»»

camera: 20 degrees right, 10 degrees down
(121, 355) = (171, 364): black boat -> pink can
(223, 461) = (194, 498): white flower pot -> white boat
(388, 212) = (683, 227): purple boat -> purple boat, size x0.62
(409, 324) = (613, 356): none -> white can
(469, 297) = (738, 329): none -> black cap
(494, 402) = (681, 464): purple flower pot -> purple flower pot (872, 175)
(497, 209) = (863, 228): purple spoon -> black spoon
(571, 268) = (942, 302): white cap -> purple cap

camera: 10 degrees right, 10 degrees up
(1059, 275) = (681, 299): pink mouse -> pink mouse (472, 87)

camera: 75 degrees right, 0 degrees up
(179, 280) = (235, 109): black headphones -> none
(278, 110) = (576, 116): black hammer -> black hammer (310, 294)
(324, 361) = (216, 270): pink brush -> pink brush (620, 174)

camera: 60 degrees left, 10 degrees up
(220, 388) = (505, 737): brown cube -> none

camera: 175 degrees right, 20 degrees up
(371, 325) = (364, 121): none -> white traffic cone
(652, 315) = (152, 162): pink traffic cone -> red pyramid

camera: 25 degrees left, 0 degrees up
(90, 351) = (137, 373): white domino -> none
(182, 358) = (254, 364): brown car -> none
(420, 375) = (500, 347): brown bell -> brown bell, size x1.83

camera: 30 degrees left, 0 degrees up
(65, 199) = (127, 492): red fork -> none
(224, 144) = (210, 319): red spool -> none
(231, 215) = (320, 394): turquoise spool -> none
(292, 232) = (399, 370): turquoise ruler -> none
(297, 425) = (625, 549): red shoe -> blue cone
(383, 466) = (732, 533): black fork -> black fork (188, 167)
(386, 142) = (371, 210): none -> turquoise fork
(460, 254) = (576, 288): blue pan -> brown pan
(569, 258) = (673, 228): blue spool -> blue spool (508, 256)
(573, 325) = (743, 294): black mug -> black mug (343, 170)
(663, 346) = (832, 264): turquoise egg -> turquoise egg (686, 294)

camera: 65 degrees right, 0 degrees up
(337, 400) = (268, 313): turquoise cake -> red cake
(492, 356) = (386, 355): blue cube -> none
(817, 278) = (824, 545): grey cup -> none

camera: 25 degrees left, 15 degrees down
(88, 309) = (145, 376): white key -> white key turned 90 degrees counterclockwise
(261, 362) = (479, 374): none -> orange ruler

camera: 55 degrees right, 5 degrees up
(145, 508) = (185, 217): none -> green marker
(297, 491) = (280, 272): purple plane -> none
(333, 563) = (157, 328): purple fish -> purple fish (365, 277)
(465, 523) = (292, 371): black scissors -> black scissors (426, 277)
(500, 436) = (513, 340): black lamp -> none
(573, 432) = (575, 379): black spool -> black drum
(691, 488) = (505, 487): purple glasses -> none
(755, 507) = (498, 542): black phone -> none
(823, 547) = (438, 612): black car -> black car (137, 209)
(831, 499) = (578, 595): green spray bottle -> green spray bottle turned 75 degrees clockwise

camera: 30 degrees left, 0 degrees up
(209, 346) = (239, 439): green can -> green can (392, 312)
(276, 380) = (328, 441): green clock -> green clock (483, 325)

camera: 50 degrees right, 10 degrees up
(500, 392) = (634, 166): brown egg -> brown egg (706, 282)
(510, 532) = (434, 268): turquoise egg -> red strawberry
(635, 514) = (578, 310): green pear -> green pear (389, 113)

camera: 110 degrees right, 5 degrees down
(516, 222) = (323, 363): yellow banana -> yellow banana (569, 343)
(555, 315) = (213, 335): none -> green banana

««

Exercise instructions: Both end lines included, restate word for word the lines above from the line with "(337, 400) = (268, 313): turquoise" to the line with "(333, 563) = (157, 328): purple", and nothing else.

Completed task:
(337, 400) = (268, 313): turquoise cake -> red cake
(492, 356) = (386, 355): blue cube -> none
(817, 278) = (824, 545): grey cup -> none

camera: 25 degrees left, 15 degrees down
(88, 309) = (145, 376): white key -> white key turned 90 degrees counterclockwise
(261, 362) = (479, 374): none -> orange ruler

camera: 55 degrees right, 5 degrees up
(145, 508) = (185, 217): none -> green marker
(297, 491) = (280, 272): purple plane -> none
(333, 563) = (157, 328): purple fish -> purple fish (365, 277)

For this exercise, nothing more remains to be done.